--- Excerpted records Enclosed Below ---

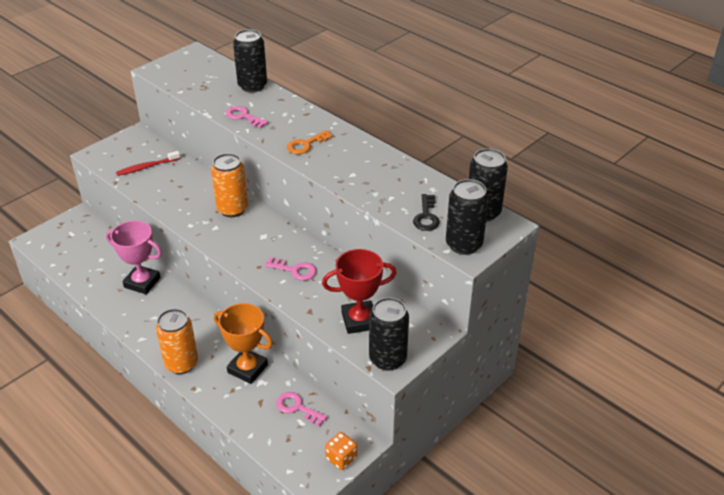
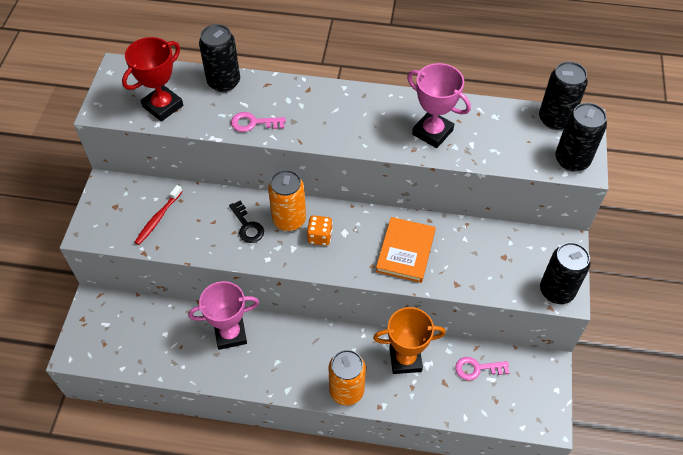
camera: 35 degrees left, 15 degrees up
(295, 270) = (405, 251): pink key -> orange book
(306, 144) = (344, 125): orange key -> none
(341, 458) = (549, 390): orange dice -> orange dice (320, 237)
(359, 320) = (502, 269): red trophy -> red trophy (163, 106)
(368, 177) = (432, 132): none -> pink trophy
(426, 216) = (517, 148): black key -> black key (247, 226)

--- End of Enclosed Excerpted records ---
--- Excerpted records Enclosed Below ---

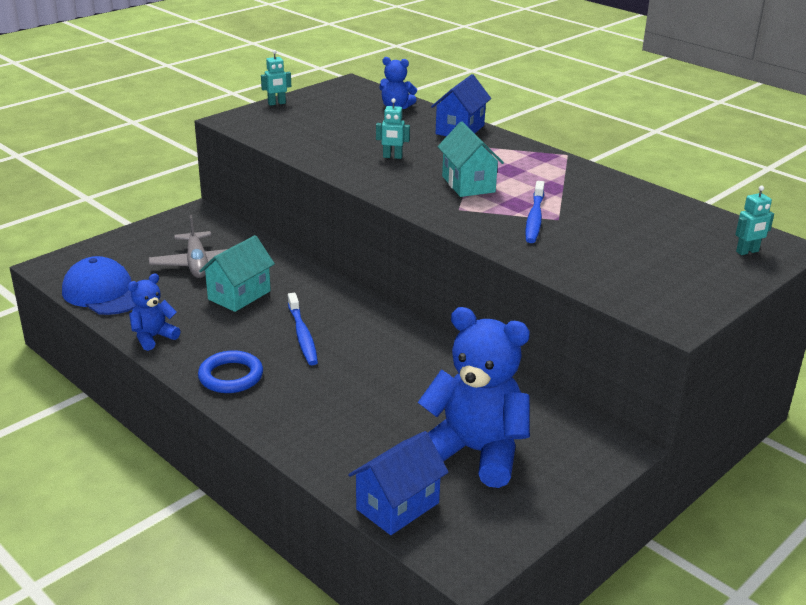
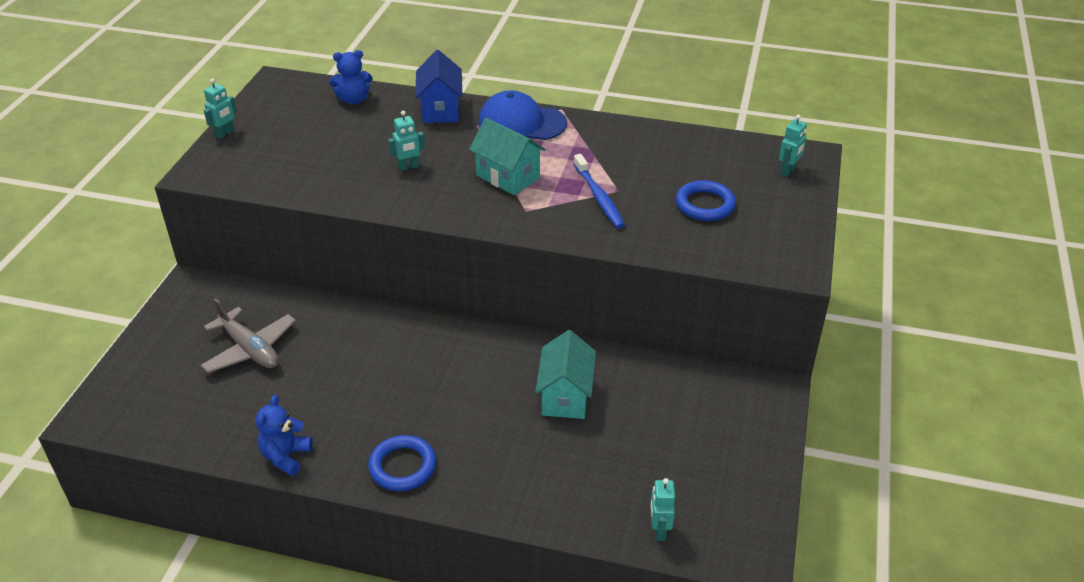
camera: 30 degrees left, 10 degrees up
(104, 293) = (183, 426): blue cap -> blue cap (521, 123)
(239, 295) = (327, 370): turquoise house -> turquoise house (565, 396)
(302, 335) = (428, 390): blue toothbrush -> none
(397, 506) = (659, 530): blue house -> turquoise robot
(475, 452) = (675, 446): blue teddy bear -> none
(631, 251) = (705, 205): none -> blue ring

--- End of Enclosed Excerpted records ---
--- Excerpted records Enclosed Below ---

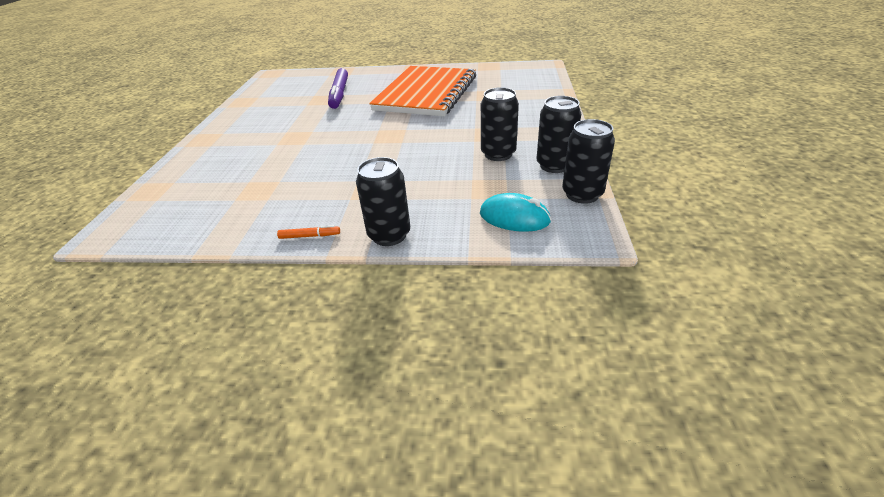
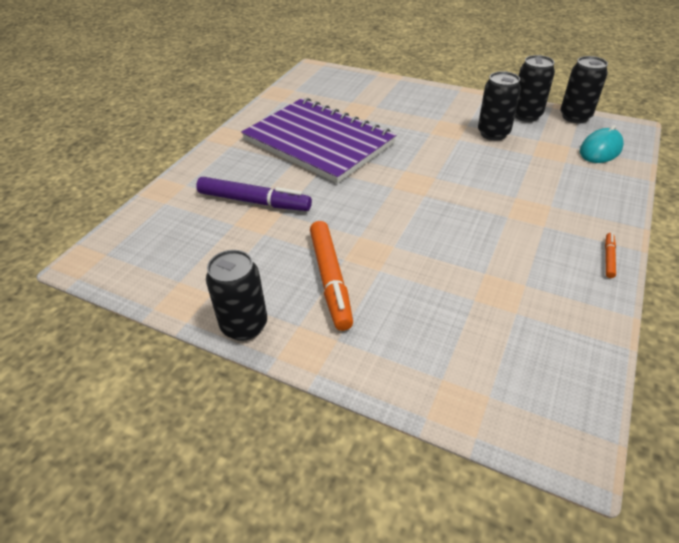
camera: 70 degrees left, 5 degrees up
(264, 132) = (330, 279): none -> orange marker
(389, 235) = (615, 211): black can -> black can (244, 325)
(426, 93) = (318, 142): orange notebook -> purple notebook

--- End of Enclosed Excerpted records ---

**Work to complete**
Retype exactly the lines of the data above that fall between the line with "(341, 458) = (549, 390): orange" and the line with "(426, 216) = (517, 148): black", inclusive, and add nothing.

**Response to this exercise**
(341, 458) = (549, 390): orange dice -> orange dice (320, 237)
(359, 320) = (502, 269): red trophy -> red trophy (163, 106)
(368, 177) = (432, 132): none -> pink trophy
(426, 216) = (517, 148): black key -> black key (247, 226)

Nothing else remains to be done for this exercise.